● Activity
Take the line containing "(285, 335) = (726, 654): orange" and every line after it in the data below, and print them exactly as given, with nothing else.

● The data
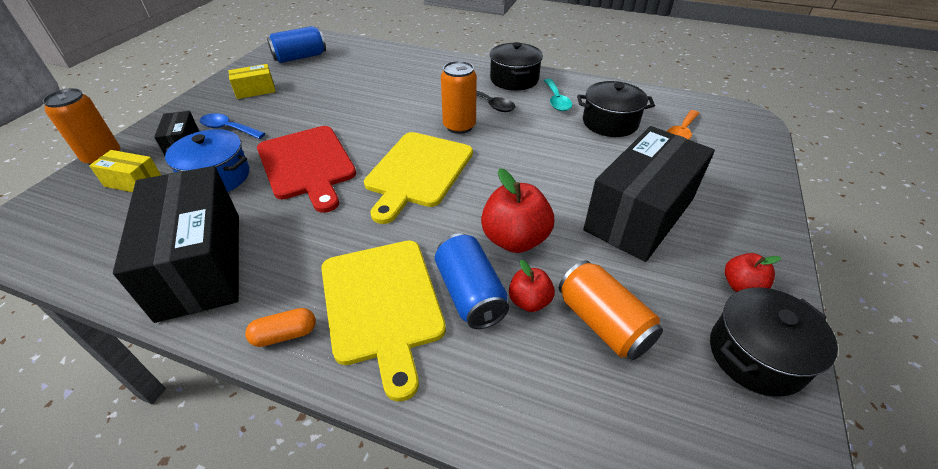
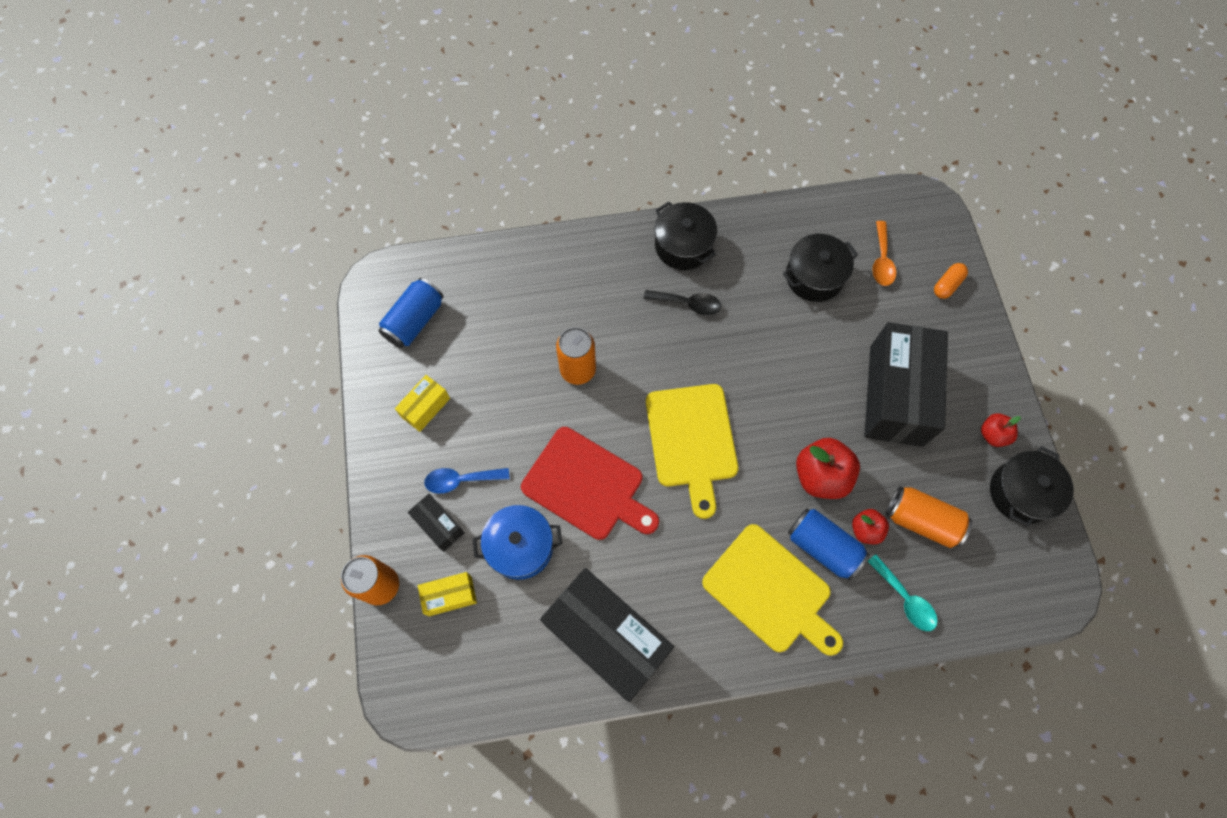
camera: 30 degrees left, 25 degrees up
(285, 335) = (726, 654): orange capsule -> orange capsule (947, 285)
(459, 126) = (682, 355): orange can -> orange can (578, 370)
(556, 100) = (746, 264): turquoise spoon -> turquoise spoon (905, 599)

● Written solution
(285, 335) = (726, 654): orange capsule -> orange capsule (947, 285)
(459, 126) = (682, 355): orange can -> orange can (578, 370)
(556, 100) = (746, 264): turquoise spoon -> turquoise spoon (905, 599)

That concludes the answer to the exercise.